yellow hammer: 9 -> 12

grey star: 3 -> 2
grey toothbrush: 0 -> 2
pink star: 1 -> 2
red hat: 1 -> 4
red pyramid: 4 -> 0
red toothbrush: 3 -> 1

→ **EXERCISE**: Word for word, return the entire set of entries.

→ **SOLUTION FOR THIS PROBLEM**:
yellow hammer: 9 -> 12

grey star: 3 -> 2
grey toothbrush: 0 -> 2
pink star: 1 -> 2
red hat: 1 -> 4
red pyramid: 4 -> 0
red toothbrush: 3 -> 1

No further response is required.